:: Recorded data

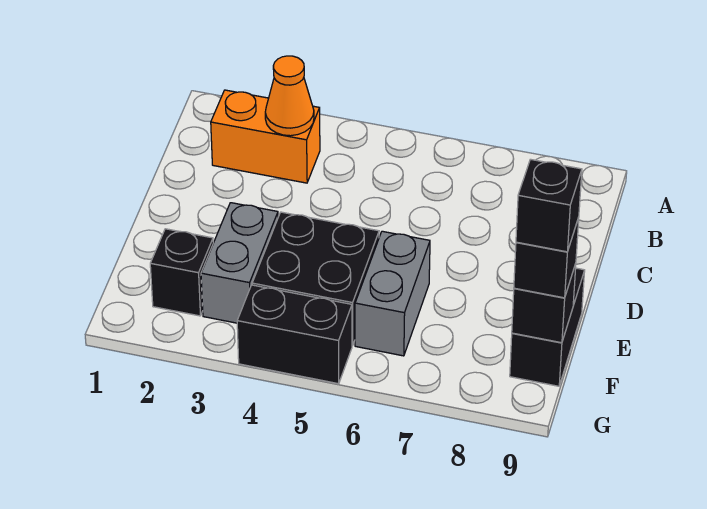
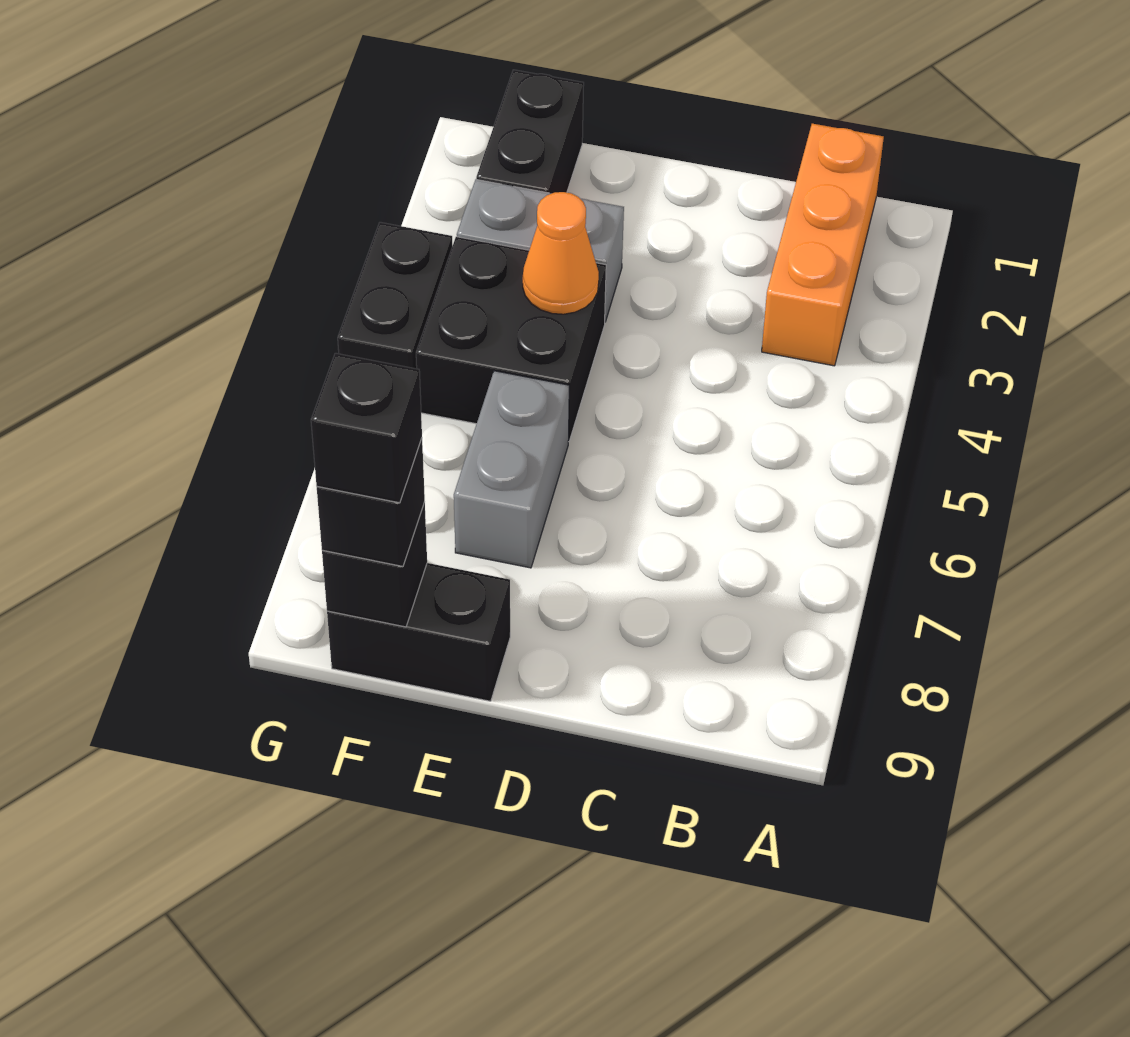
orange brick B2:B3 level 1 -> orange brick B1:B3 level 1
orange cone B3 level 2 -> orange cone E4 level 2
grey brick E6:F6 level 1 -> grey brick E6:E7 level 1
black brick F2 level 1 -> black brick F1:F2 level 1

::::

_Problem description_.
Tally the lines of the material that contain the word "orange" and say the number, nothing more.

_Result for this task_.
2